Repeat all of the data below word for word, keeping each line intact and in its original order.

_EXERCISE MATERIALS:_

☆ ☆ ☆

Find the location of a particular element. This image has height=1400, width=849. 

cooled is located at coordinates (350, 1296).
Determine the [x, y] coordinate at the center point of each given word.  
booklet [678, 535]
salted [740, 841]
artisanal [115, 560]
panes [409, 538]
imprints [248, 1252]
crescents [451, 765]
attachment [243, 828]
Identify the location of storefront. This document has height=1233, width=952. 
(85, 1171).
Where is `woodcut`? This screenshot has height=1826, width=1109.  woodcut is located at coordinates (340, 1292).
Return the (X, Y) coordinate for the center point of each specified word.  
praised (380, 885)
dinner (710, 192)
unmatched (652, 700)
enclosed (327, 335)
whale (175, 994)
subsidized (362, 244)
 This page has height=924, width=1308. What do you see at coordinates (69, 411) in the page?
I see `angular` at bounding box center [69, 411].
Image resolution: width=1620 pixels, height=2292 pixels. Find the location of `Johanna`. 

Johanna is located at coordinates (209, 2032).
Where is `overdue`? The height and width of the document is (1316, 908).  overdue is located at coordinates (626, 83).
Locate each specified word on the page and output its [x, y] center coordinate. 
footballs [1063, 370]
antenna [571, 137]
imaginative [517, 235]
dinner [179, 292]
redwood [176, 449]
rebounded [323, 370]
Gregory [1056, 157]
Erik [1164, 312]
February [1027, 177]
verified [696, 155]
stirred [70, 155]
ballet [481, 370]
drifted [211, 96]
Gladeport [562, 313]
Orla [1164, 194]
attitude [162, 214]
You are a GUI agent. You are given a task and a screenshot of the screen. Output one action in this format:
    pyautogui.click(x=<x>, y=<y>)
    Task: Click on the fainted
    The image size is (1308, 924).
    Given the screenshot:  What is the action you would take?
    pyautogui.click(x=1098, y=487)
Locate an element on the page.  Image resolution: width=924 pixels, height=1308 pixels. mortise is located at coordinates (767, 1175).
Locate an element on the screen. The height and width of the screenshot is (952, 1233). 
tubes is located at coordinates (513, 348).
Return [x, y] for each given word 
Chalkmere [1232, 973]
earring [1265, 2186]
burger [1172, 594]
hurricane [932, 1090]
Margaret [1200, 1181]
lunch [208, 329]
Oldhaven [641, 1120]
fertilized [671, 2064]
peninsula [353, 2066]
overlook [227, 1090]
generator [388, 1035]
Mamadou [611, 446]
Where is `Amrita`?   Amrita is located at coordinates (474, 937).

☆ ☆ ☆

_EXERCISE RESULT:_
Find the location of a particular element. This image has height=1400, width=849. 

cooled is located at coordinates (350, 1296).
Determine the [x, y] coordinate at the center point of each given word.  
booklet [678, 535]
salted [740, 841]
artisanal [115, 560]
panes [409, 538]
imprints [248, 1252]
crescents [451, 765]
attachment [243, 828]
Identify the location of storefront. This document has height=1233, width=952. 
(85, 1171).
Where is `woodcut`? This screenshot has height=1826, width=1109.  woodcut is located at coordinates (340, 1292).
Return the (X, Y) coordinate for the center point of each specified word.  
praised (380, 885)
dinner (710, 192)
unmatched (652, 700)
enclosed (327, 335)
whale (175, 994)
subsidized (362, 244)
 This page has height=924, width=1308. What do you see at coordinates (69, 411) in the page?
I see `angular` at bounding box center [69, 411].
Image resolution: width=1620 pixels, height=2292 pixels. Find the location of `Johanna`. 

Johanna is located at coordinates (209, 2032).
Where is `overdue`? The height and width of the document is (1316, 908).  overdue is located at coordinates (626, 83).
Locate each specified word on the page and output its [x, y] center coordinate. 
footballs [1063, 370]
antenna [571, 137]
imaginative [517, 235]
dinner [179, 292]
redwood [176, 449]
rebounded [323, 370]
Gregory [1056, 157]
Erik [1164, 312]
February [1027, 177]
verified [696, 155]
stirred [70, 155]
ballet [481, 370]
drifted [211, 96]
Gladeport [562, 313]
Orla [1164, 194]
attitude [162, 214]
You are a GUI agent. You are given a task and a screenshot of the screen. Output one action in this format:
    pyautogui.click(x=<x>, y=<y>)
    Task: Click on the fainted
    The image size is (1308, 924).
    Given the screenshot:  What is the action you would take?
    pyautogui.click(x=1098, y=487)
Locate an element on the page.  Image resolution: width=924 pixels, height=1308 pixels. mortise is located at coordinates (767, 1175).
Locate an element on the screen. The height and width of the screenshot is (952, 1233). 
tubes is located at coordinates (513, 348).
Return [x, y] for each given word 
Chalkmere [1232, 973]
earring [1265, 2186]
burger [1172, 594]
hurricane [932, 1090]
Margaret [1200, 1181]
lunch [208, 329]
Oldhaven [641, 1120]
fertilized [671, 2064]
peninsula [353, 2066]
overlook [227, 1090]
generator [388, 1035]
Mamadou [611, 446]
Where is `Amrita`?   Amrita is located at coordinates (474, 937).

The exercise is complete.